_TRY IT_.
In the data, extract each line that holds the string "none".
*** DATA LISTING Section Begins ***
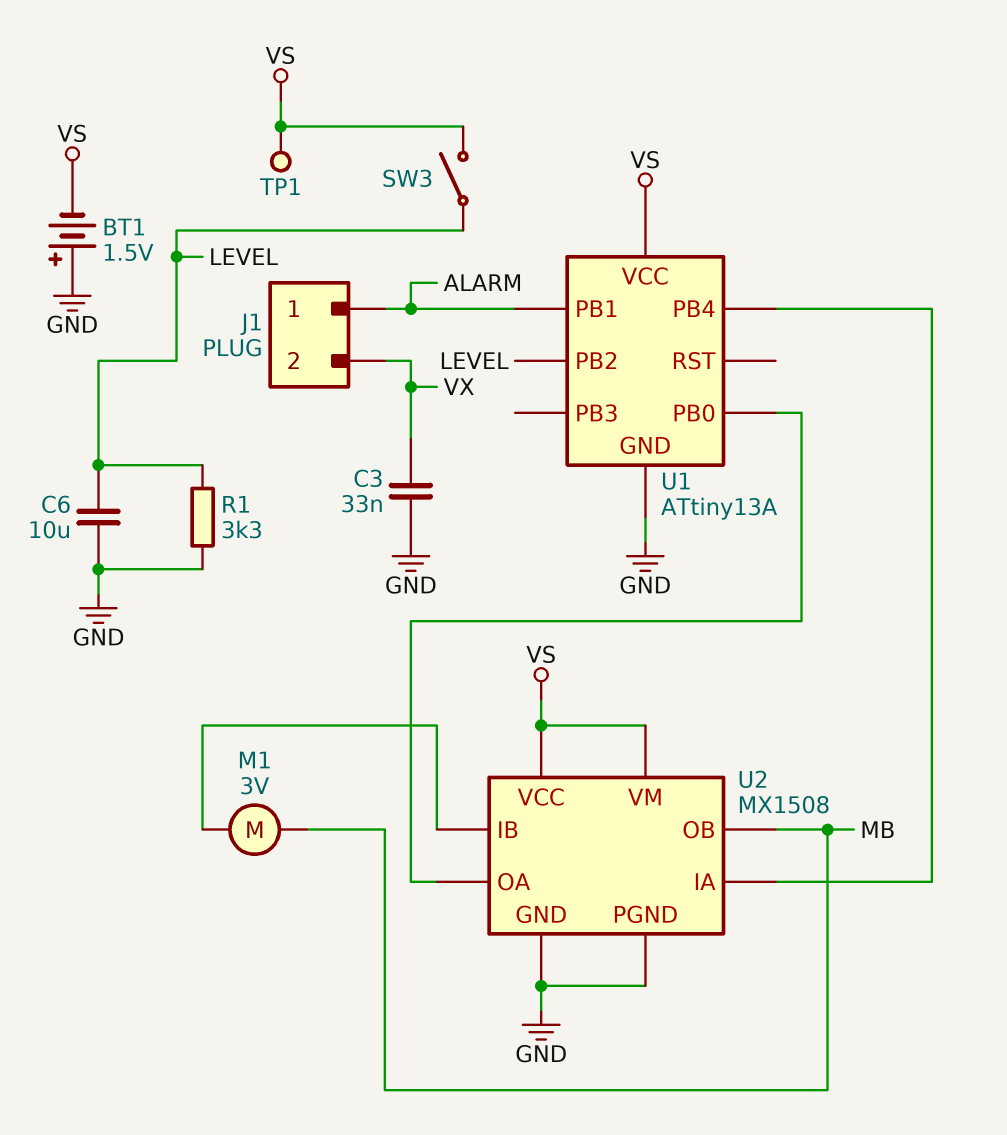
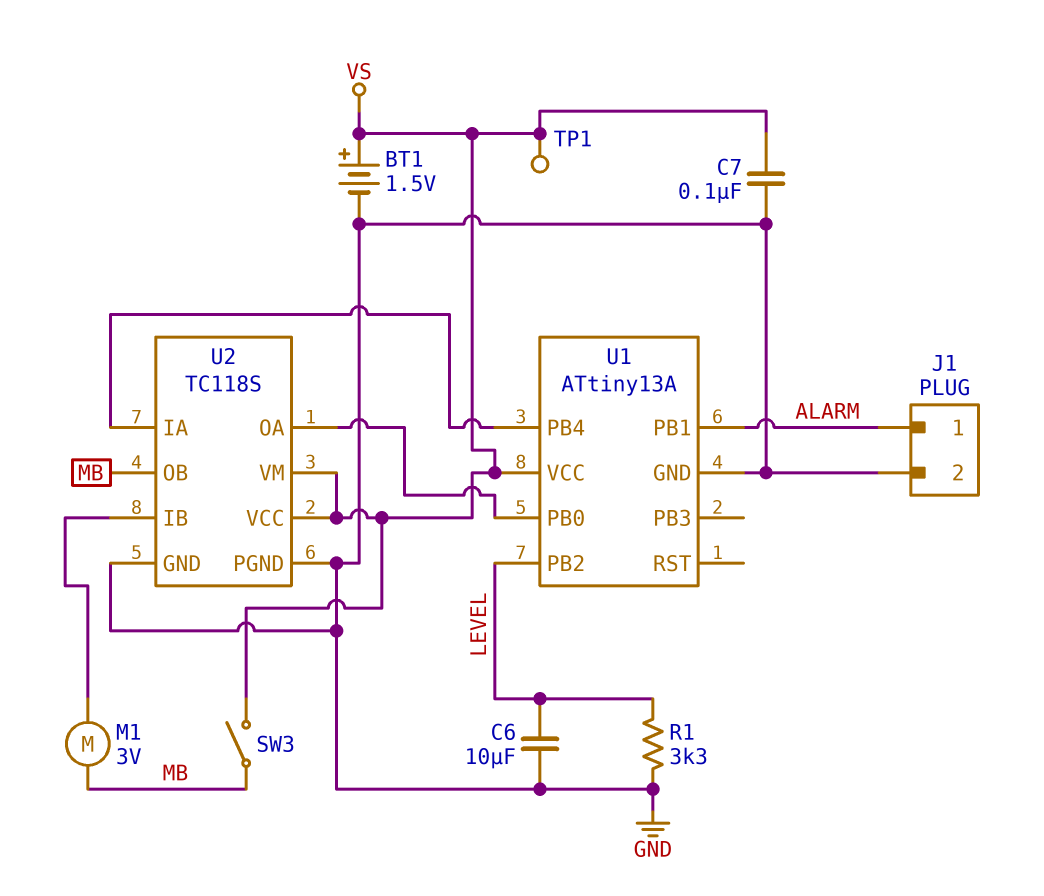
BT1: 1.5V (plus GND, minus VS) -> 1.5V (plus VS, minus GND)
C3: 33nF (GND, VX) -> none
C7: none -> 100nF (GND, VS)
J1 pin 2: VX -> GND
SW3: switch (LEVEL, VS) -> switch (MB, VS)
U2: MX1508 -> TC118S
*** DATA LISTING Section Ends ***
_EXERCISE RESULT_.
C3: 33nF (GND, VX) -> none
C7: none -> 100nF (GND, VS)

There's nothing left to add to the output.